> [INPUT MATERIAL]
********

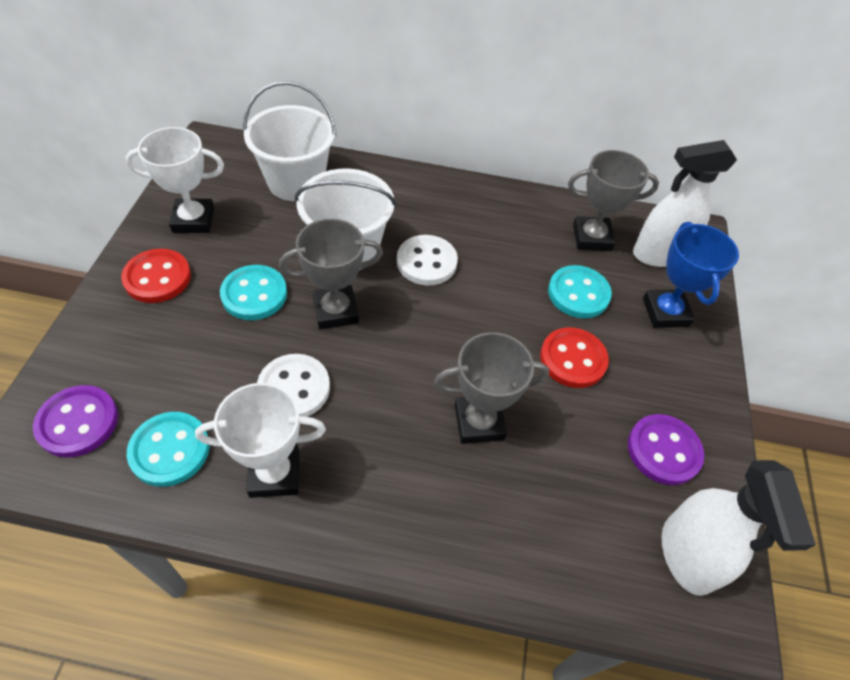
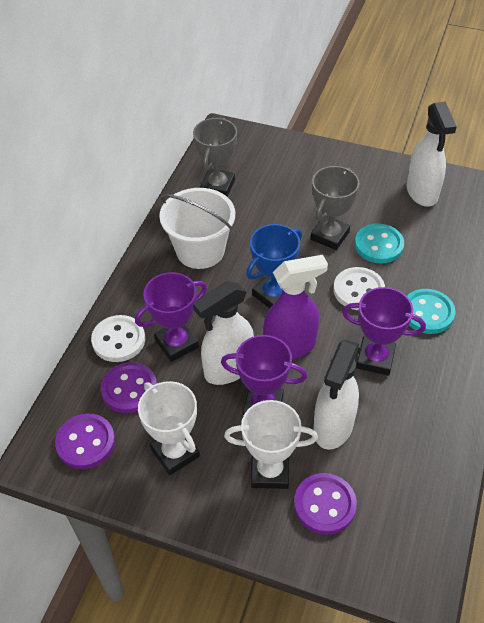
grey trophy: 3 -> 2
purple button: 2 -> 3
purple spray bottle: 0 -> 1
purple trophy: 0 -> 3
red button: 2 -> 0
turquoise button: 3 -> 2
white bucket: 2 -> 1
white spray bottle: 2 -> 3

********

Only lines holding "button" are wanted; copy all of them from the listing.

> [WRITTEN ANSWER]
purple button: 2 -> 3
red button: 2 -> 0
turquoise button: 3 -> 2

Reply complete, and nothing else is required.